═══ Source data ═══

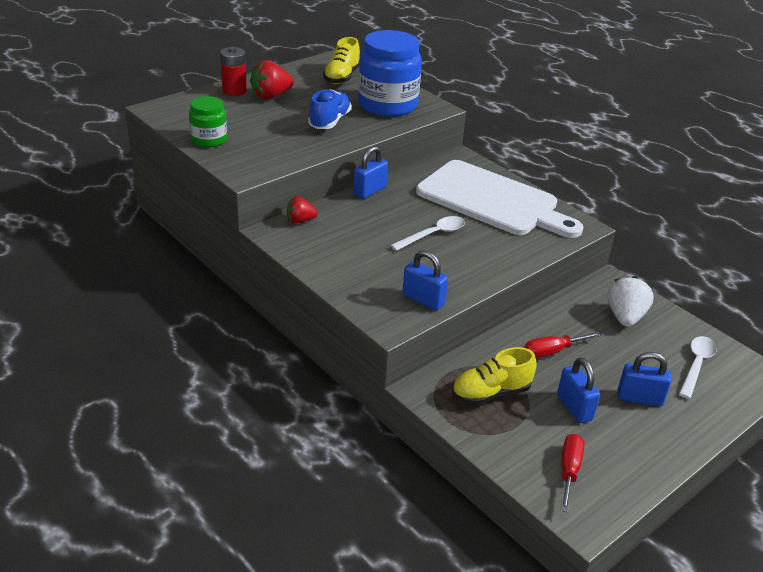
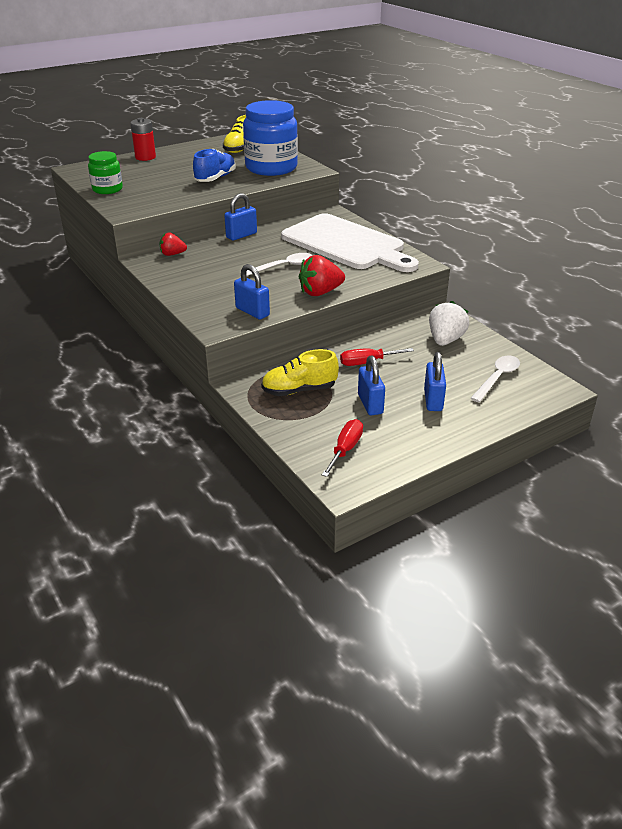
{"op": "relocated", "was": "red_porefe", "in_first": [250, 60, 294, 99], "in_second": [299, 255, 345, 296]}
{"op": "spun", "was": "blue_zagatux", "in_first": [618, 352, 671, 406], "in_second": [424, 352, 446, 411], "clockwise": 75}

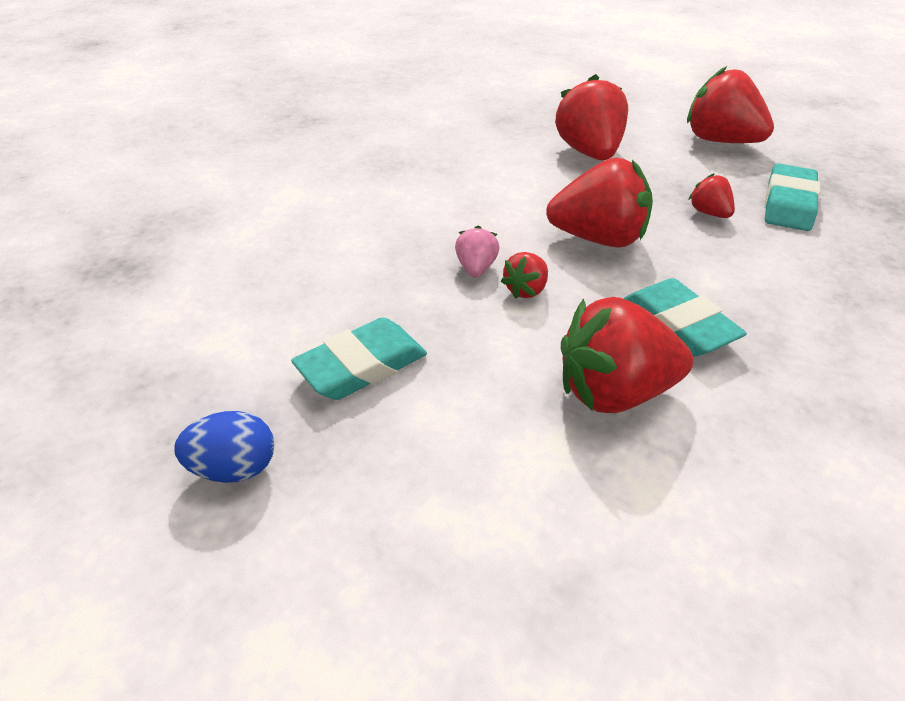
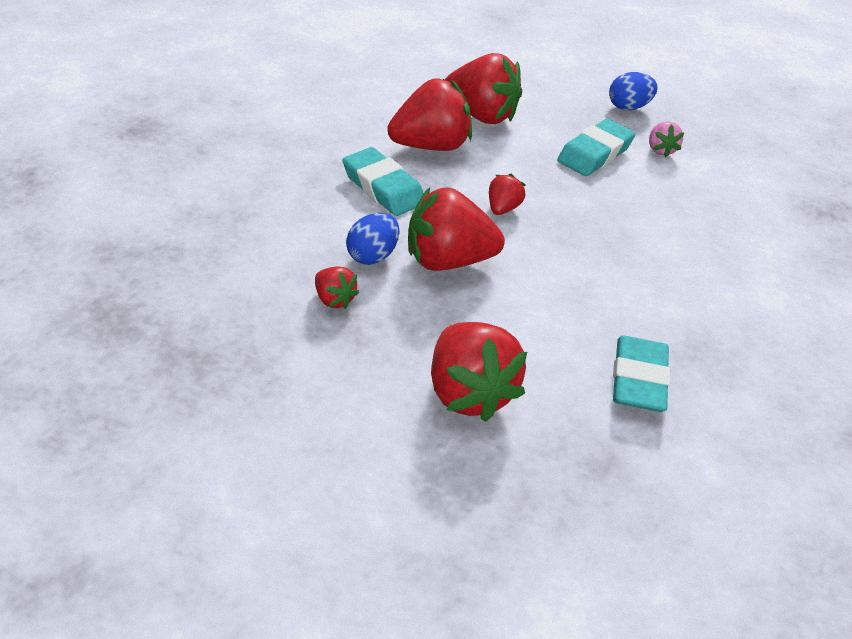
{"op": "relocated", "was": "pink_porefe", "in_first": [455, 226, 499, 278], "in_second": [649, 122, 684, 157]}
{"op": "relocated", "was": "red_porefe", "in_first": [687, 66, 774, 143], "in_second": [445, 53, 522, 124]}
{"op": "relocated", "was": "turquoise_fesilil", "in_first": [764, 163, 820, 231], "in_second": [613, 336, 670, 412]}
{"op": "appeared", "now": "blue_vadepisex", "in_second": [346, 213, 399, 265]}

═══

* **The problem**
Reproduce the listing word for word, but keep the pictures out of it.

* **Written answer**
{"op": "relocated", "was": "red_porefe", "in_first": [250, 60, 294, 99], "in_second": [299, 255, 345, 296]}
{"op": "spun", "was": "blue_zagatux", "in_first": [618, 352, 671, 406], "in_second": [424, 352, 446, 411], "clockwise": 75}

{"op": "relocated", "was": "pink_porefe", "in_first": [455, 226, 499, 278], "in_second": [649, 122, 684, 157]}
{"op": "relocated", "was": "red_porefe", "in_first": [687, 66, 774, 143], "in_second": [445, 53, 522, 124]}
{"op": "relocated", "was": "turquoise_fesilil", "in_first": [764, 163, 820, 231], "in_second": [613, 336, 670, 412]}
{"op": "appeared", "now": "blue_vadepisex", "in_second": [346, 213, 399, 265]}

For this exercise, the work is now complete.